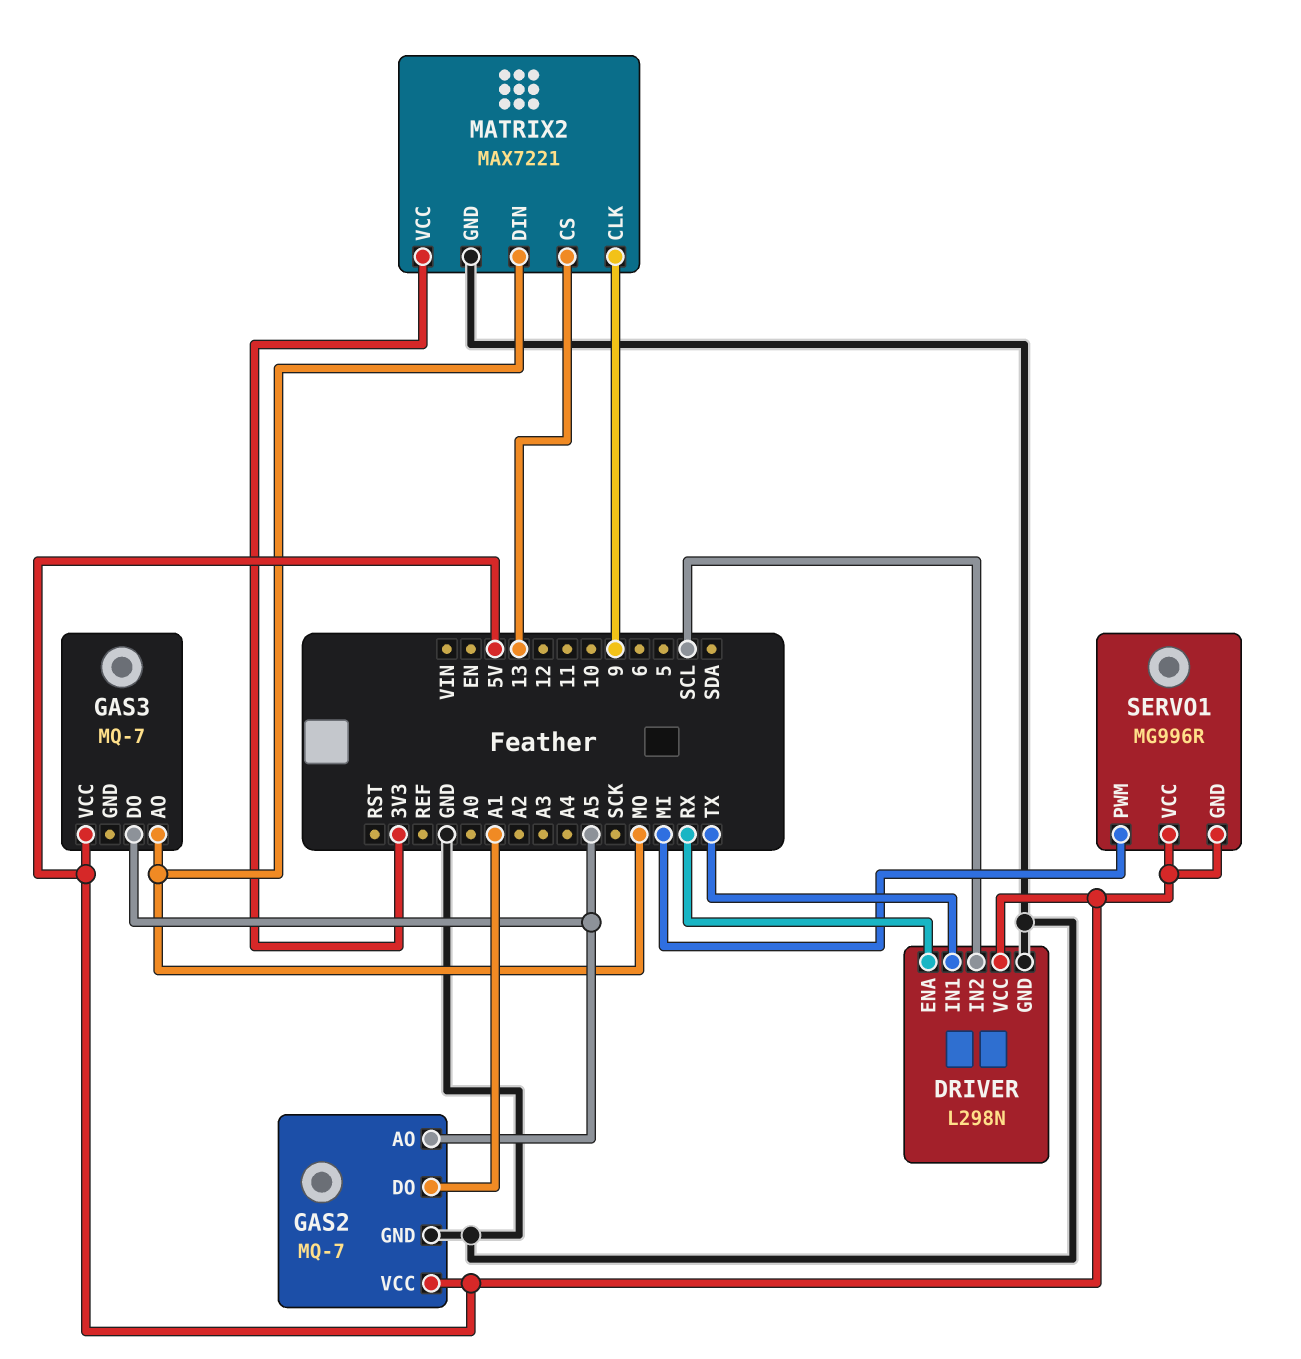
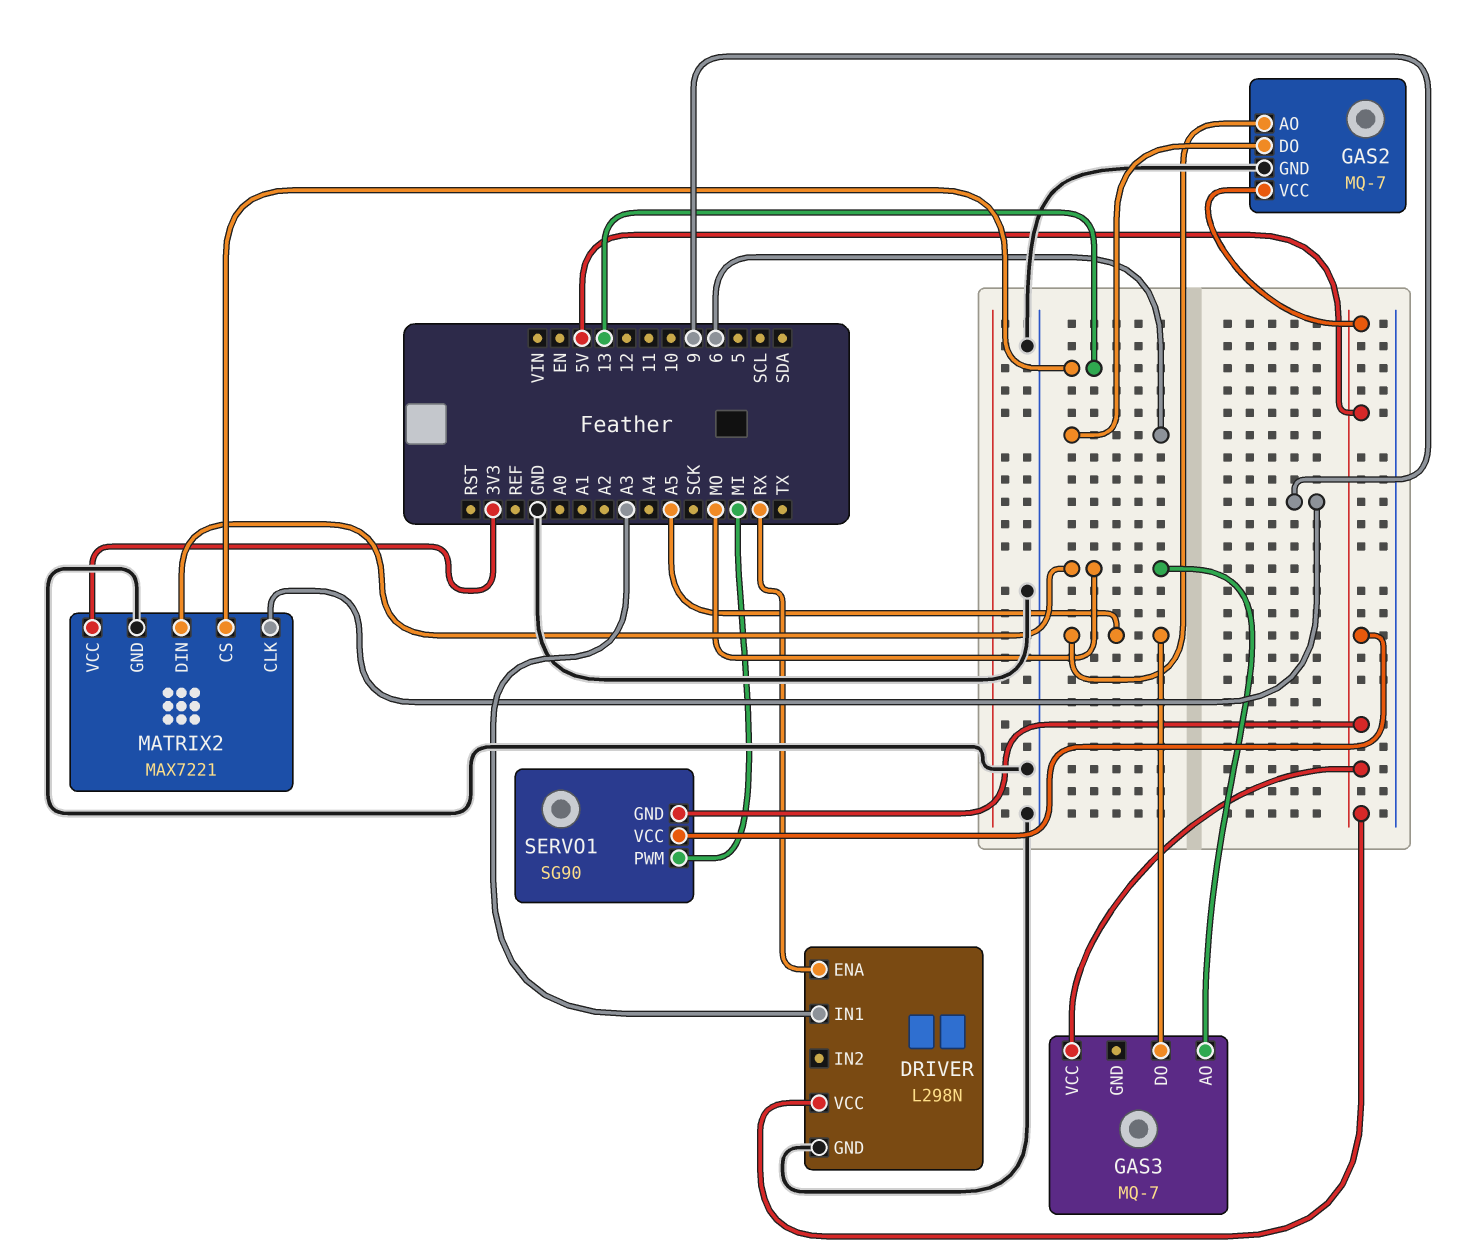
DRIVER pin IN1: TX -> A3
DRIVER pin IN2: SCL -> none
GAS2 pin DO: A1 -> 6
SERVO1: MG996R -> SG90

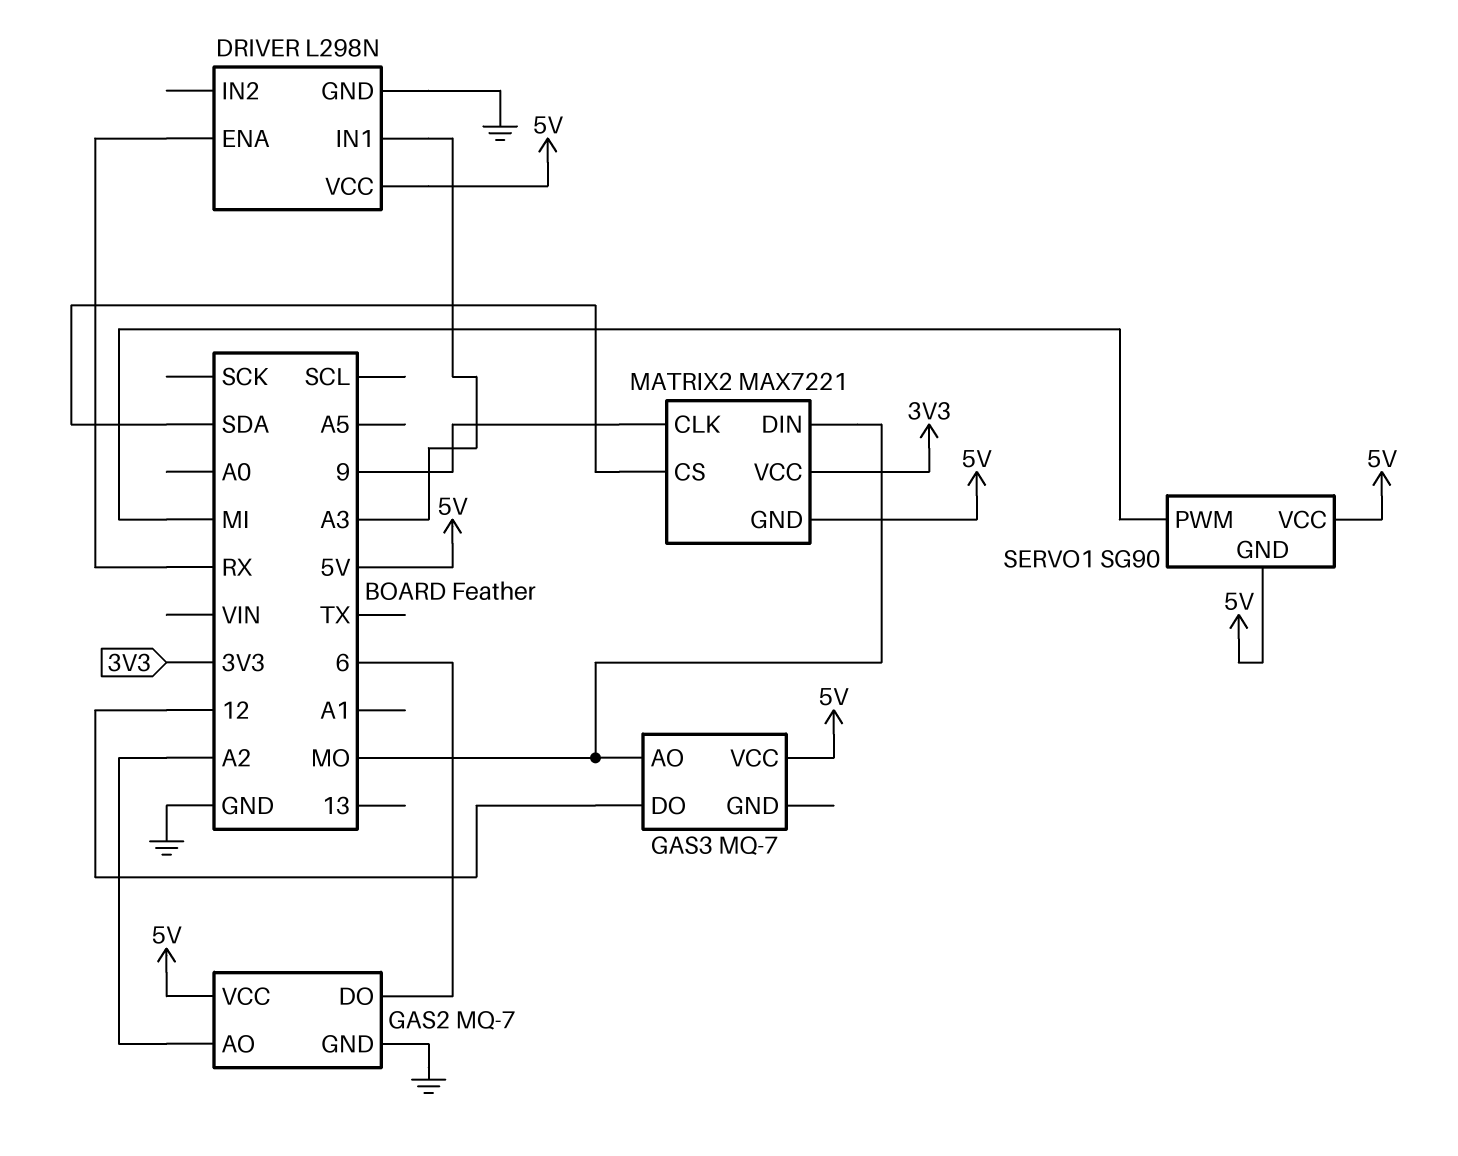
GAS2 pin AO: A5 -> A2
GAS3 pin DO: A5 -> 12
MATRIX2 pin CS: 13 -> SDA
MATRIX2 pin GND: GND -> 5V

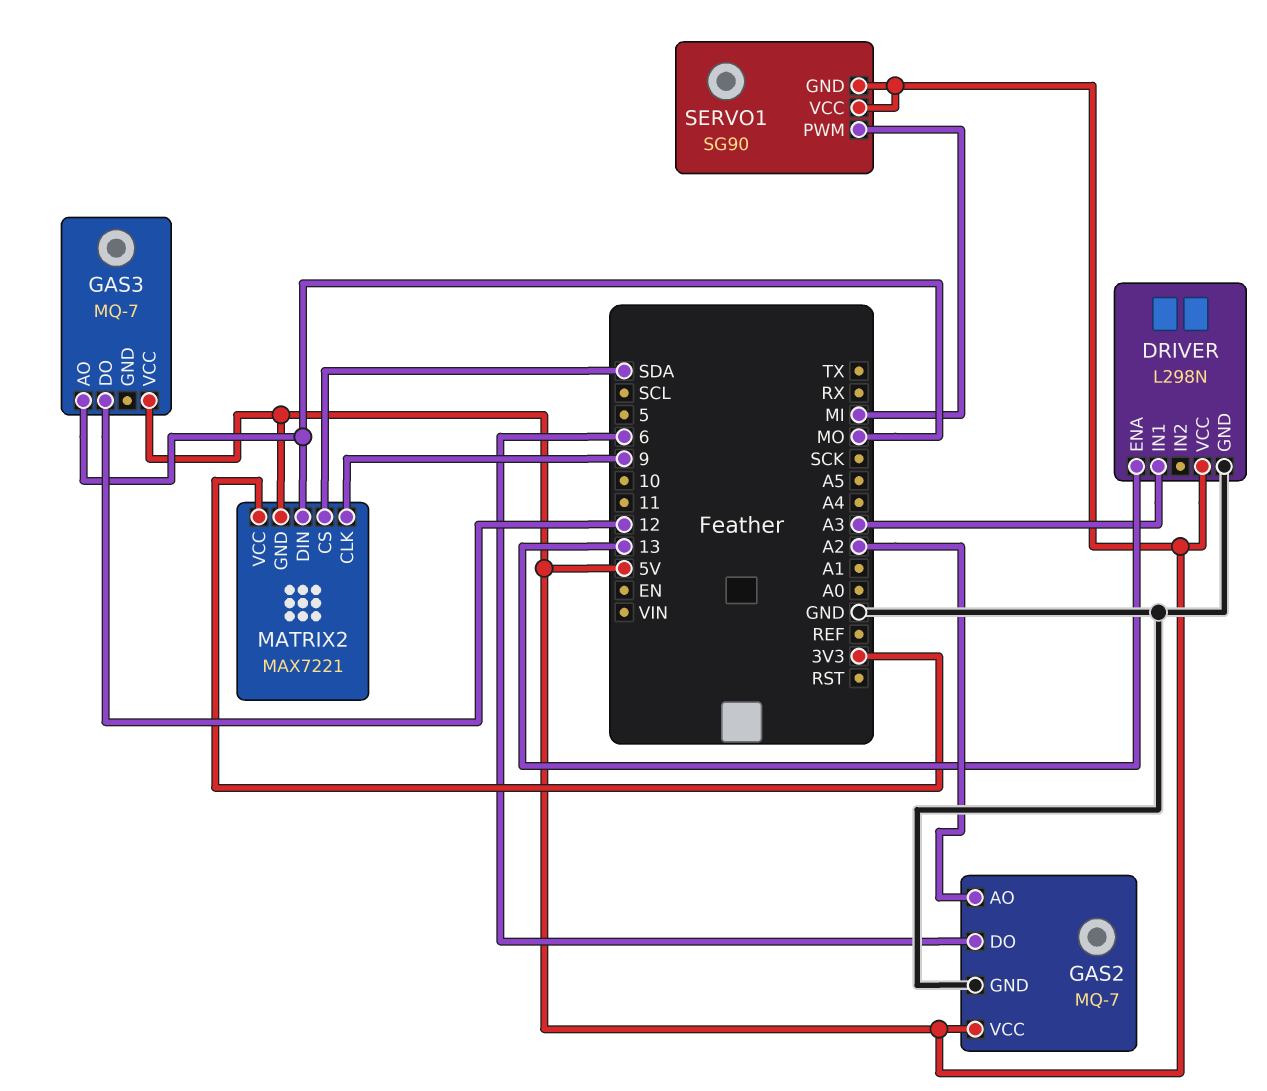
DRIVER pin ENA: RX -> 13

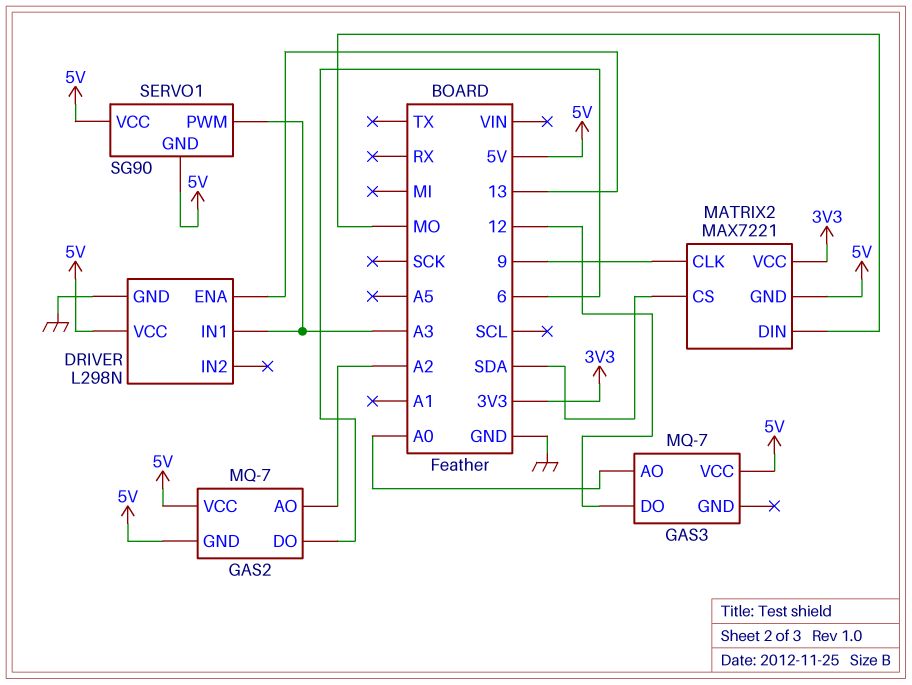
GAS2 pin GND: GND -> 5V
GAS3 pin AO: MO -> A0
SERVO1 pin PWM: MI -> A3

■ ■ ■ ■ ■ ■ ■

◆ **WORK REQUIRED**: From the records above, pull every line that carries the word "DRIVER".

◆ **SOLUTION**:
DRIVER pin IN1: TX -> A3
DRIVER pin IN2: SCL -> none
DRIVER pin ENA: RX -> 13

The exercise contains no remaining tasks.